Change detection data
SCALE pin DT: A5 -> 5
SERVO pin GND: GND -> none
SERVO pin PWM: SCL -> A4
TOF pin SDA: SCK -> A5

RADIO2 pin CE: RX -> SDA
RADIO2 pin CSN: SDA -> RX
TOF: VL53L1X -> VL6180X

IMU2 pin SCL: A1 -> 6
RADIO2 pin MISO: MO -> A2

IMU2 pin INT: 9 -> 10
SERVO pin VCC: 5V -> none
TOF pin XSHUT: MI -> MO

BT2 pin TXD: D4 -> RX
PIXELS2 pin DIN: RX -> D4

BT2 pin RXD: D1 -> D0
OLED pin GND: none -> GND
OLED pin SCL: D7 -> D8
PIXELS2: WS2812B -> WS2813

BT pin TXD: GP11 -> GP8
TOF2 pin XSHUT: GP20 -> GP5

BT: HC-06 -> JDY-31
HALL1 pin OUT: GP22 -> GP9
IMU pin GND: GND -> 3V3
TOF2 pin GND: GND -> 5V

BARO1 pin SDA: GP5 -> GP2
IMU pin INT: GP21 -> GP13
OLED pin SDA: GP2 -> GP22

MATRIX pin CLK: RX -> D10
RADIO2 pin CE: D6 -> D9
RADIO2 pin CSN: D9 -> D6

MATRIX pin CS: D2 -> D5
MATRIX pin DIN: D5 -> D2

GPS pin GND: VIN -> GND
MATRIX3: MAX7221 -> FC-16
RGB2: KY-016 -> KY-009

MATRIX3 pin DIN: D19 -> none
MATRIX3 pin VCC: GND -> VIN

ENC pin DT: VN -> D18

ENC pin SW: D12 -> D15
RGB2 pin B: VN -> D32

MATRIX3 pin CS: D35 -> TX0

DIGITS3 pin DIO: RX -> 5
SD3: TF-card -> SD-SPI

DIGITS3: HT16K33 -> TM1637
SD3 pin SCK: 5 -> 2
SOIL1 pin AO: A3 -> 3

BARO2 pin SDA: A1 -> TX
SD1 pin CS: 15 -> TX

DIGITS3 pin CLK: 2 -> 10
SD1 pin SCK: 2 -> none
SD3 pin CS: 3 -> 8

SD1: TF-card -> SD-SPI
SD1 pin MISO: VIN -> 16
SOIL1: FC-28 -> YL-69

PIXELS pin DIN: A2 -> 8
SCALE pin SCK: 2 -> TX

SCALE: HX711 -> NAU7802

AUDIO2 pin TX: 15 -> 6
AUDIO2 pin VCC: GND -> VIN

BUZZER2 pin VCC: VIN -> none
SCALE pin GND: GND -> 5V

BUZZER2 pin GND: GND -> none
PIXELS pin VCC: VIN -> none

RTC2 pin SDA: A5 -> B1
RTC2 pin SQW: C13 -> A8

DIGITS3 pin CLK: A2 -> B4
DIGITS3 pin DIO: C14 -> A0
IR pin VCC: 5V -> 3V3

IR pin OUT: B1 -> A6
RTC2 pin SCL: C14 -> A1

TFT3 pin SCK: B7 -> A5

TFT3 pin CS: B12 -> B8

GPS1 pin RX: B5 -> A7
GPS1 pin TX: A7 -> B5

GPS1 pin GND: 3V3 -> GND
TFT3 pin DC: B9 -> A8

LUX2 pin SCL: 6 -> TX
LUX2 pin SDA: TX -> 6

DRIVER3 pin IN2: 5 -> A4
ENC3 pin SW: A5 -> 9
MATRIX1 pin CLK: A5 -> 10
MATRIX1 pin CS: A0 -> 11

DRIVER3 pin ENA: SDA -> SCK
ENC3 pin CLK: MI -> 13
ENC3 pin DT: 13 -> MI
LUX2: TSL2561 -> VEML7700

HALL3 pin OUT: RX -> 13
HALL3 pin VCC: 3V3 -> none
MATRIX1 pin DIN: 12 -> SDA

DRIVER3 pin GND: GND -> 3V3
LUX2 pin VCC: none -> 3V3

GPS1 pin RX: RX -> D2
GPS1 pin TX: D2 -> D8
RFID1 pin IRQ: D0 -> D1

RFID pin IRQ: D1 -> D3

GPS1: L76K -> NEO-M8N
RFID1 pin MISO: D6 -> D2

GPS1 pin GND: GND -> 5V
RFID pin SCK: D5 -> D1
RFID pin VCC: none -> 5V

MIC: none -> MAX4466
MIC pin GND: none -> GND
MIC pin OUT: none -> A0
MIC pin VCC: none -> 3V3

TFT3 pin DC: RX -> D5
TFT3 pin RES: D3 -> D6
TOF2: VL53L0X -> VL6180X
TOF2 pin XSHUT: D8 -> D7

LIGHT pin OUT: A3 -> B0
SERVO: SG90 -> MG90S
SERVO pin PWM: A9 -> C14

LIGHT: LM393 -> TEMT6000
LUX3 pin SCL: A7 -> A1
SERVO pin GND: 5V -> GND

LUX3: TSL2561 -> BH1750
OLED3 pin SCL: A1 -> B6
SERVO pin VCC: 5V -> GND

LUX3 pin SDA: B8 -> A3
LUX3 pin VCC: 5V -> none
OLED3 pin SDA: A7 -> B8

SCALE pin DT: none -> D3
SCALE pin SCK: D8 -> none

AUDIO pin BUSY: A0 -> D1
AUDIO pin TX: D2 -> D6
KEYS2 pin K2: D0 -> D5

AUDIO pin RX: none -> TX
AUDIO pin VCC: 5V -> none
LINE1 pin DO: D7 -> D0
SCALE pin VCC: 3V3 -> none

WHAT NEEDS TO BE DONE = Starting from the top of the records and ending at the line that contains "GPS1 pin RX: RX -> D2", repeat each line exactly and return only those lines.

TASK OUTPUT =
SCALE pin DT: A5 -> 5
SERVO pin GND: GND -> none
SERVO pin PWM: SCL -> A4
TOF pin SDA: SCK -> A5

RADIO2 pin CE: RX -> SDA
RADIO2 pin CSN: SDA -> RX
TOF: VL53L1X -> VL6180X

IMU2 pin SCL: A1 -> 6
RADIO2 pin MISO: MO -> A2

IMU2 pin INT: 9 -> 10
SERVO pin VCC: 5V -> none
TOF pin XSHUT: MI -> MO

BT2 pin TXD: D4 -> RX
PIXELS2 pin DIN: RX -> D4

BT2 pin RXD: D1 -> D0
OLED pin GND: none -> GND
OLED pin SCL: D7 -> D8
PIXELS2: WS2812B -> WS2813

BT pin TXD: GP11 -> GP8
TOF2 pin XSHUT: GP20 -> GP5

BT: HC-06 -> JDY-31
HALL1 pin OUT: GP22 -> GP9
IMU pin GND: GND -> 3V3
TOF2 pin GND: GND -> 5V

BARO1 pin SDA: GP5 -> GP2
IMU pin INT: GP21 -> GP13
OLED pin SDA: GP2 -> GP22

MATRIX pin CLK: RX -> D10
RADIO2 pin CE: D6 -> D9
RADIO2 pin CSN: D9 -> D6

MATRIX pin CS: D2 -> D5
MATRIX pin DIN: D5 -> D2

GPS pin GND: VIN -> GND
MATRIX3: MAX7221 -> FC-16
RGB2: KY-016 -> KY-009

MATRIX3 pin DIN: D19 -> none
MATRIX3 pin VCC: GND -> VIN

ENC pin DT: VN -> D18

ENC pin SW: D12 -> D15
RGB2 pin B: VN -> D32

MATRIX3 pin CS: D35 -> TX0

DIGITS3 pin DIO: RX -> 5
SD3: TF-card -> SD-SPI

DIGITS3: HT16K33 -> TM1637
SD3 pin SCK: 5 -> 2
SOIL1 pin AO: A3 -> 3

BARO2 pin SDA: A1 -> TX
SD1 pin CS: 15 -> TX

DIGITS3 pin CLK: 2 -> 10
SD1 pin SCK: 2 -> none
SD3 pin CS: 3 -> 8

SD1: TF-card -> SD-SPI
SD1 pin MISO: VIN -> 16
SOIL1: FC-28 -> YL-69

PIXELS pin DIN: A2 -> 8
SCALE pin SCK: 2 -> TX

SCALE: HX711 -> NAU7802

AUDIO2 pin TX: 15 -> 6
AUDIO2 pin VCC: GND -> VIN

BUZZER2 pin VCC: VIN -> none
SCALE pin GND: GND -> 5V

BUZZER2 pin GND: GND -> none
PIXELS pin VCC: VIN -> none

RTC2 pin SDA: A5 -> B1
RTC2 pin SQW: C13 -> A8

DIGITS3 pin CLK: A2 -> B4
DIGITS3 pin DIO: C14 -> A0
IR pin VCC: 5V -> 3V3

IR pin OUT: B1 -> A6
RTC2 pin SCL: C14 -> A1

TFT3 pin SCK: B7 -> A5

TFT3 pin CS: B12 -> B8

GPS1 pin RX: B5 -> A7
GPS1 pin TX: A7 -> B5

GPS1 pin GND: 3V3 -> GND
TFT3 pin DC: B9 -> A8

LUX2 pin SCL: 6 -> TX
LUX2 pin SDA: TX -> 6

DRIVER3 pin IN2: 5 -> A4
ENC3 pin SW: A5 -> 9
MATRIX1 pin CLK: A5 -> 10
MATRIX1 pin CS: A0 -> 11

DRIVER3 pin ENA: SDA -> SCK
ENC3 pin CLK: MI -> 13
ENC3 pin DT: 13 -> MI
LUX2: TSL2561 -> VEML7700

HALL3 pin OUT: RX -> 13
HALL3 pin VCC: 3V3 -> none
MATRIX1 pin DIN: 12 -> SDA

DRIVER3 pin GND: GND -> 3V3
LUX2 pin VCC: none -> 3V3

GPS1 pin RX: RX -> D2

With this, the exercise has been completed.